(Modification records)
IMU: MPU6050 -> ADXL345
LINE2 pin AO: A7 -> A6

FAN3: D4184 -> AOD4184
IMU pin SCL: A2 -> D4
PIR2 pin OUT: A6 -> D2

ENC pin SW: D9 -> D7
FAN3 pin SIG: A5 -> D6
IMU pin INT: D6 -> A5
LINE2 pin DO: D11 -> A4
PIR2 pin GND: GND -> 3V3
* * *
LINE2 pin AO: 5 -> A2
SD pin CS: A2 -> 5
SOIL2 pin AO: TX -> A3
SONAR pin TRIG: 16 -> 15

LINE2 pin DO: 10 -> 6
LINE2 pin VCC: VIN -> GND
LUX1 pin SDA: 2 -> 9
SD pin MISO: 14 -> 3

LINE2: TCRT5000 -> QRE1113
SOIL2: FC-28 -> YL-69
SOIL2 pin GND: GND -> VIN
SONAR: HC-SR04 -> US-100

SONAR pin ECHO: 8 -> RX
* * *
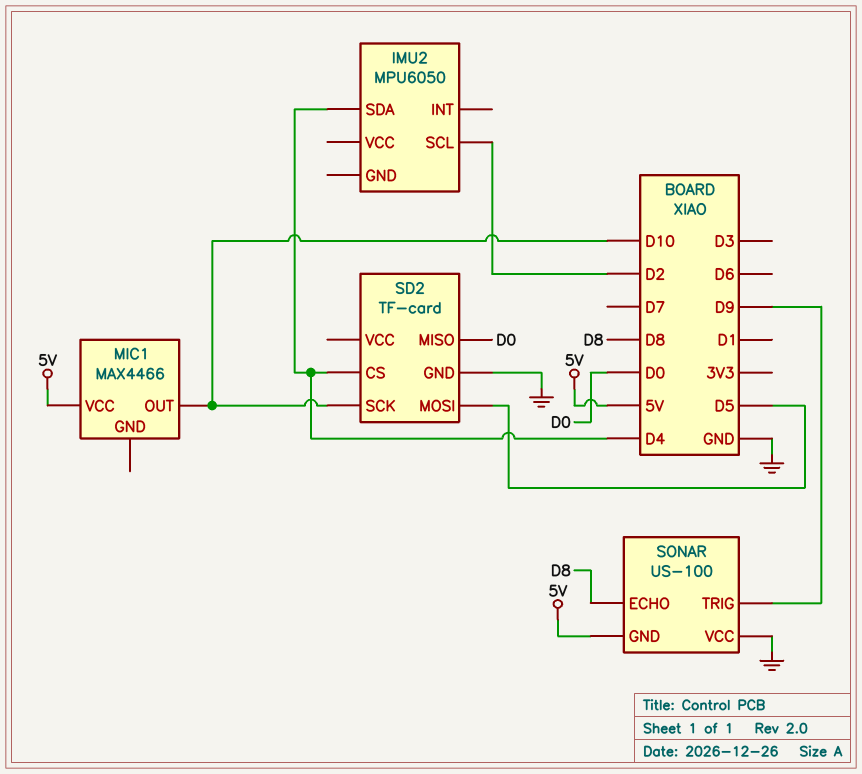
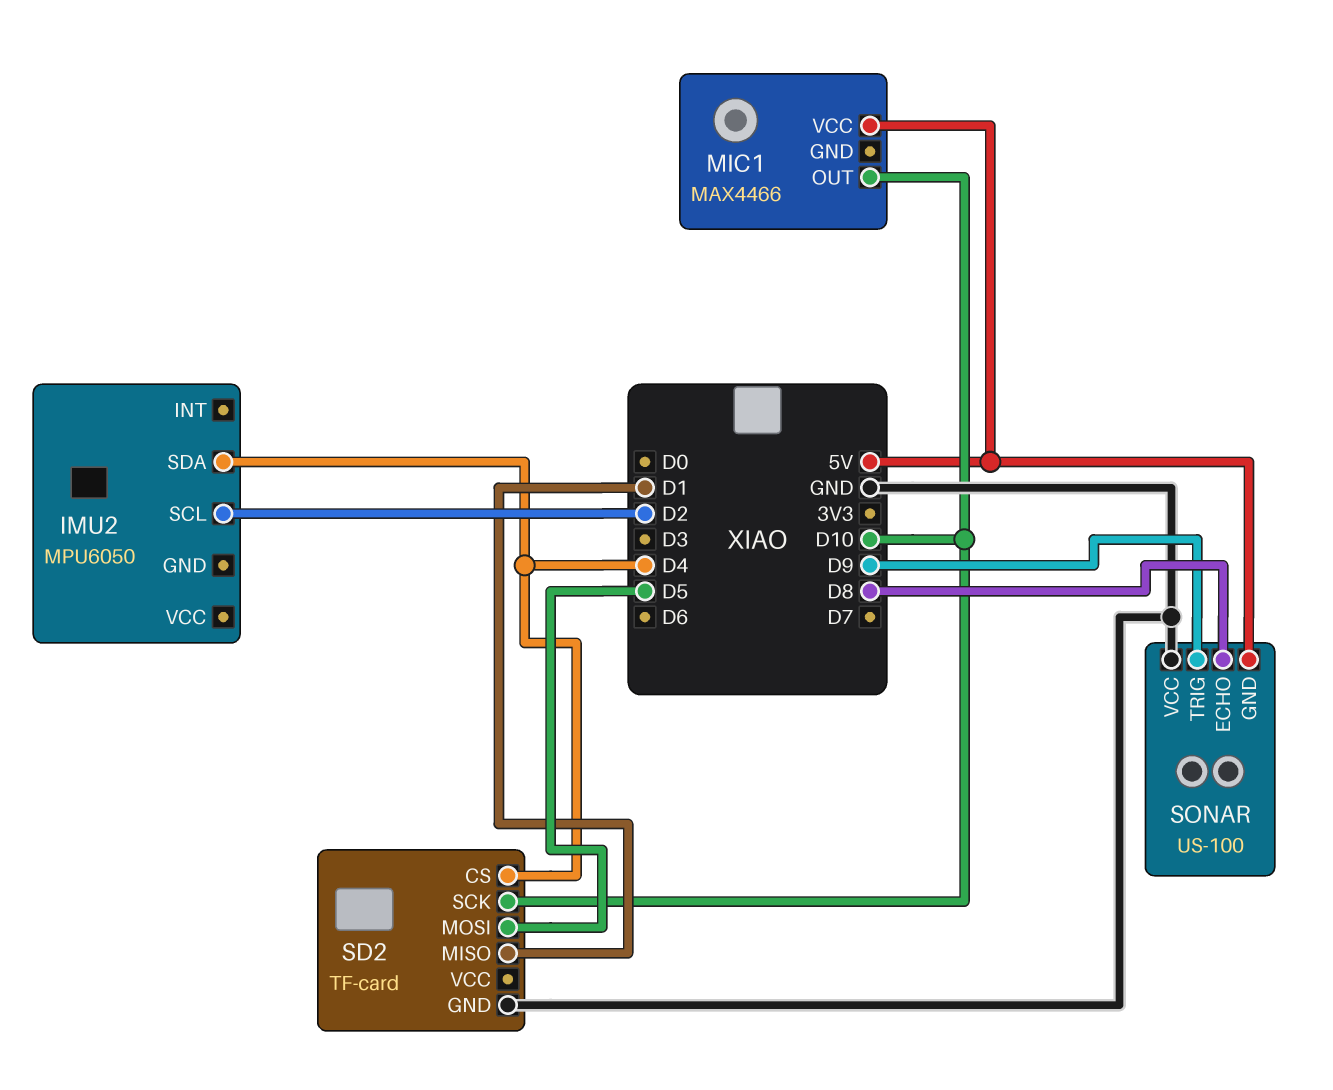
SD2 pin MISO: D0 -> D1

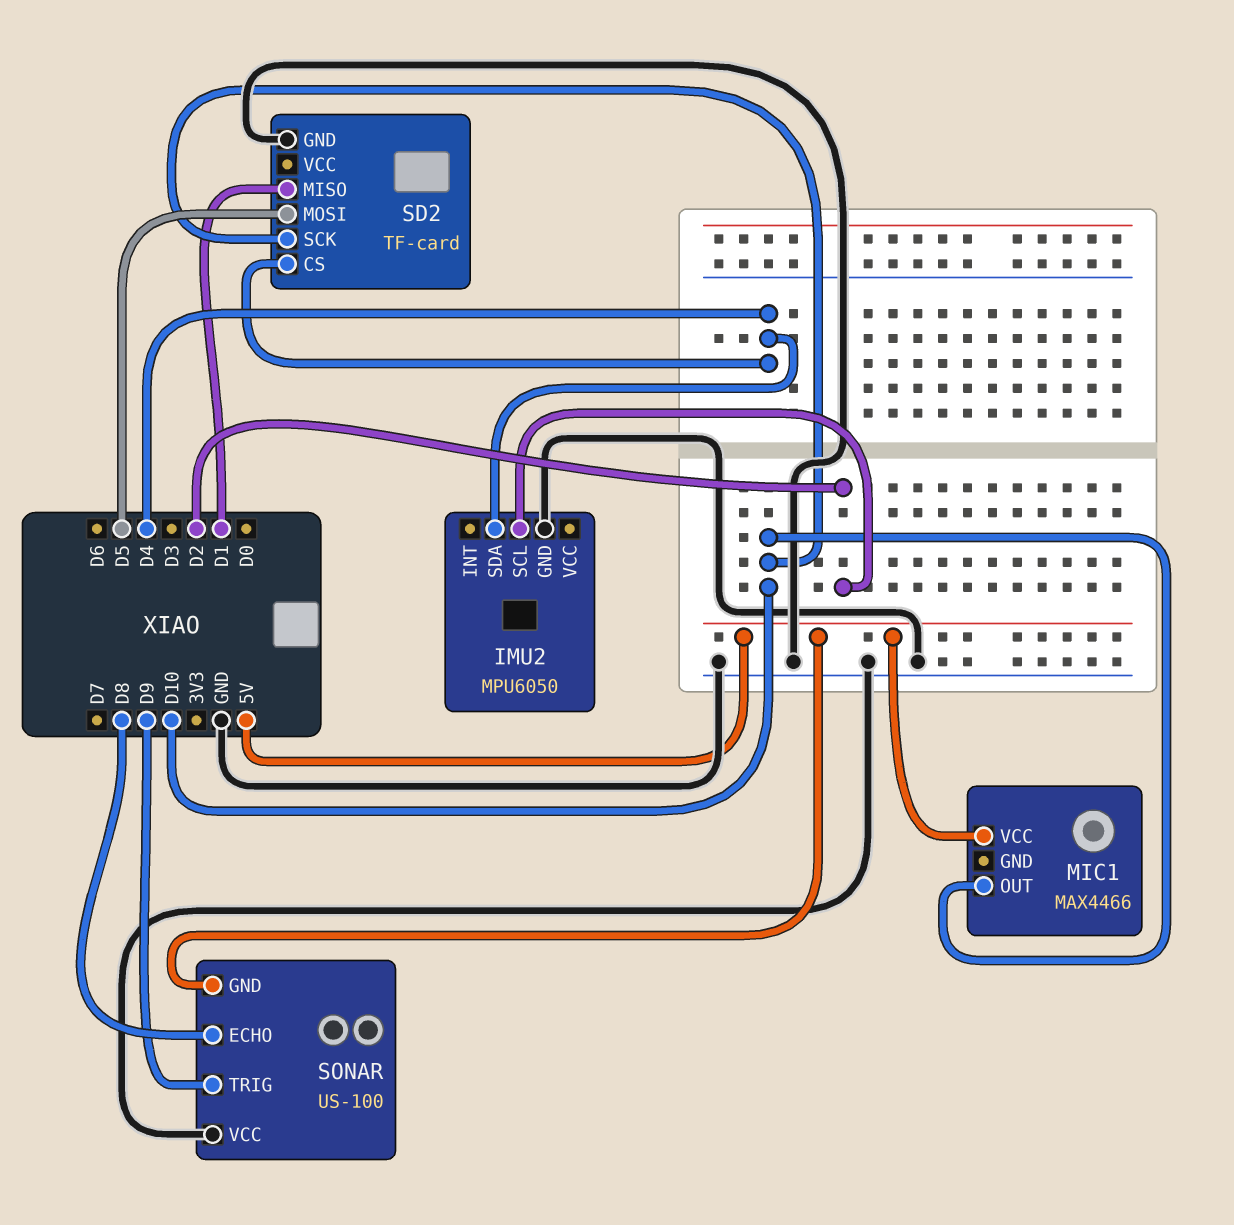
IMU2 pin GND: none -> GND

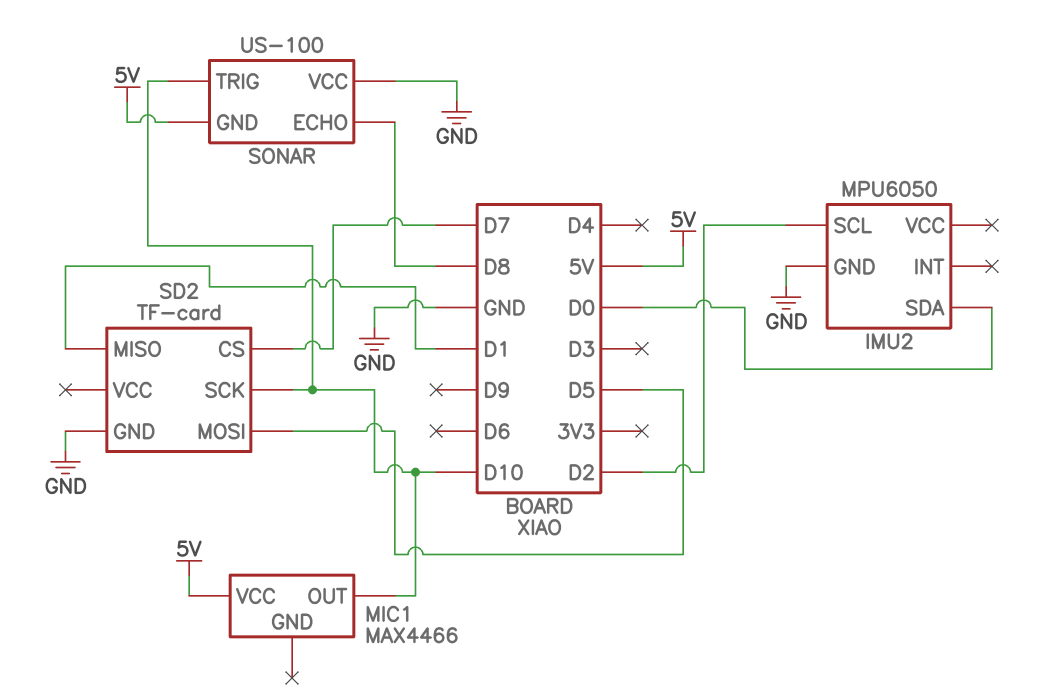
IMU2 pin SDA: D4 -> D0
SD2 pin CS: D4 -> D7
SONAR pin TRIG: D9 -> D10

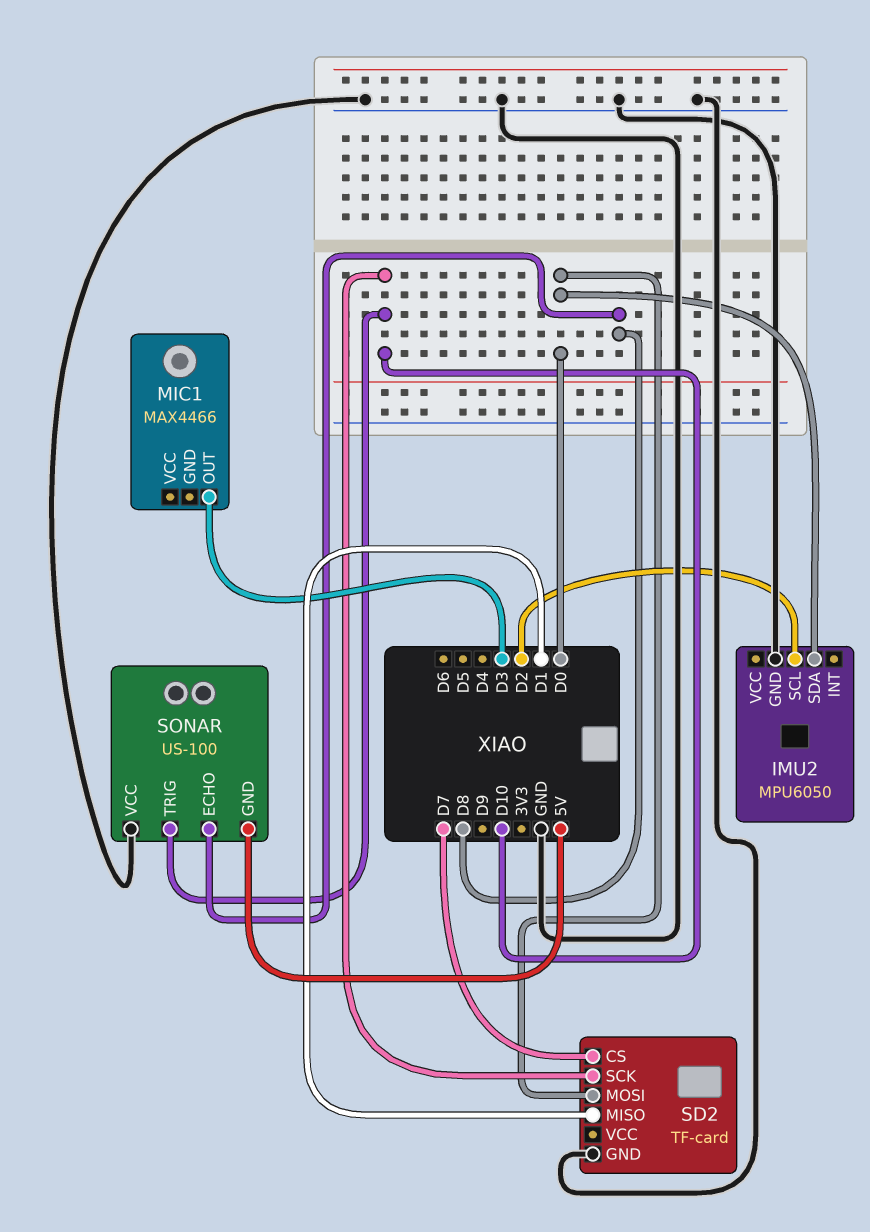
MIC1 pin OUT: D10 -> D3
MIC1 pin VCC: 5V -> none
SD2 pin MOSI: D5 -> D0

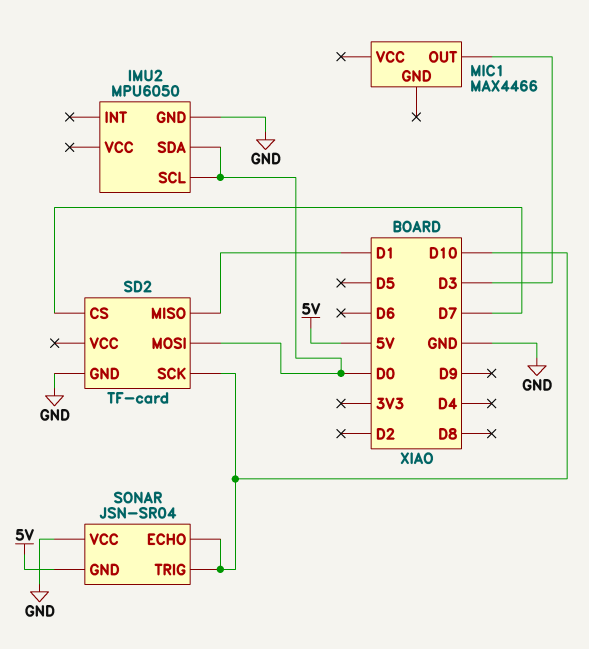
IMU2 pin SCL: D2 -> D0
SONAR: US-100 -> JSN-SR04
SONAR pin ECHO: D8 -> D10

§ **WHAT THE TASK ASKS**:
Of the lines above, retype only those from the line containing "PIR2 pin OUT: A6 -> D2" through the line containing "PIR2 pin GND: GND -> 3V3", including both, exactly.

§ **ANSWER BOX**:
PIR2 pin OUT: A6 -> D2

ENC pin SW: D9 -> D7
FAN3 pin SIG: A5 -> D6
IMU pin INT: D6 -> A5
LINE2 pin DO: D11 -> A4
PIR2 pin GND: GND -> 3V3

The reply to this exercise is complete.